_Data in this exercise_
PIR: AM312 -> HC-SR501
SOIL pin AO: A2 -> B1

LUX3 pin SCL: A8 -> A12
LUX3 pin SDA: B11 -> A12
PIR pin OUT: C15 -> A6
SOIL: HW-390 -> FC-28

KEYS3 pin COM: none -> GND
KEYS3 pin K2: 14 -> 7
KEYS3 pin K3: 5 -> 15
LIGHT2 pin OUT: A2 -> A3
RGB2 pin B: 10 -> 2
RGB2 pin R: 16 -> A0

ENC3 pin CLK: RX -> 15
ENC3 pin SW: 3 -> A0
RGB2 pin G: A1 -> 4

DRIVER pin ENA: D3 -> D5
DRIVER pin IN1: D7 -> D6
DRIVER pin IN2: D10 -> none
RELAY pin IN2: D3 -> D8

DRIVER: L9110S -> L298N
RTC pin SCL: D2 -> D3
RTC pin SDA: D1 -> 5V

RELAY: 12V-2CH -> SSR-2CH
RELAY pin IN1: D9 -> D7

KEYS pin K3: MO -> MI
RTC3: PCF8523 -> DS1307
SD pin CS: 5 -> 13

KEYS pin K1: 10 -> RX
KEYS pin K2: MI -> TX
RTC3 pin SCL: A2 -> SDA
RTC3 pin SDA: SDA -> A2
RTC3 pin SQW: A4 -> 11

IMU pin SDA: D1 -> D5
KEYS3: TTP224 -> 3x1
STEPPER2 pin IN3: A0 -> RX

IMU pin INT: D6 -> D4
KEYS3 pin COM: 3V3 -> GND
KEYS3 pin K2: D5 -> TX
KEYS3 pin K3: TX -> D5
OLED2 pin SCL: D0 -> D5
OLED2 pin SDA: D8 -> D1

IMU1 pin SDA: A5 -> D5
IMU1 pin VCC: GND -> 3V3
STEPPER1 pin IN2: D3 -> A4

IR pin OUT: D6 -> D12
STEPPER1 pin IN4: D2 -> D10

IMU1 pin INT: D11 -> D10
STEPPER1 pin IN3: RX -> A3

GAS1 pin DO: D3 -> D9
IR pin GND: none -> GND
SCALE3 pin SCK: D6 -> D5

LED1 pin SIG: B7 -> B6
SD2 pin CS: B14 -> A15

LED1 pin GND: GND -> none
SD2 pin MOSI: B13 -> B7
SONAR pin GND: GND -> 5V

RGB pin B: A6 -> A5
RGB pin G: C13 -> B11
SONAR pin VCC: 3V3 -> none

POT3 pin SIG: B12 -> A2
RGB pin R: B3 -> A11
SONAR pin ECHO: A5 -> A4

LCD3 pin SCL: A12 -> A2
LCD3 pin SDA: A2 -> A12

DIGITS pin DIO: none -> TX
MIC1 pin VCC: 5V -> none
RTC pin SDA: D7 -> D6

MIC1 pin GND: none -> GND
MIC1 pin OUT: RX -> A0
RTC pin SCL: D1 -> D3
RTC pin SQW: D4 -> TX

_Directions for this task_
Quote, word for word, every line from the top of the entries through the line that holds "KEYS3: TTP224 -> 3x1".

_Exercise solution_
PIR: AM312 -> HC-SR501
SOIL pin AO: A2 -> B1

LUX3 pin SCL: A8 -> A12
LUX3 pin SDA: B11 -> A12
PIR pin OUT: C15 -> A6
SOIL: HW-390 -> FC-28

KEYS3 pin COM: none -> GND
KEYS3 pin K2: 14 -> 7
KEYS3 pin K3: 5 -> 15
LIGHT2 pin OUT: A2 -> A3
RGB2 pin B: 10 -> 2
RGB2 pin R: 16 -> A0

ENC3 pin CLK: RX -> 15
ENC3 pin SW: 3 -> A0
RGB2 pin G: A1 -> 4

DRIVER pin ENA: D3 -> D5
DRIVER pin IN1: D7 -> D6
DRIVER pin IN2: D10 -> none
RELAY pin IN2: D3 -> D8

DRIVER: L9110S -> L298N
RTC pin SCL: D2 -> D3
RTC pin SDA: D1 -> 5V

RELAY: 12V-2CH -> SSR-2CH
RELAY pin IN1: D9 -> D7

KEYS pin K3: MO -> MI
RTC3: PCF8523 -> DS1307
SD pin CS: 5 -> 13

KEYS pin K1: 10 -> RX
KEYS pin K2: MI -> TX
RTC3 pin SCL: A2 -> SDA
RTC3 pin SDA: SDA -> A2
RTC3 pin SQW: A4 -> 11

IMU pin SDA: D1 -> D5
KEYS3: TTP224 -> 3x1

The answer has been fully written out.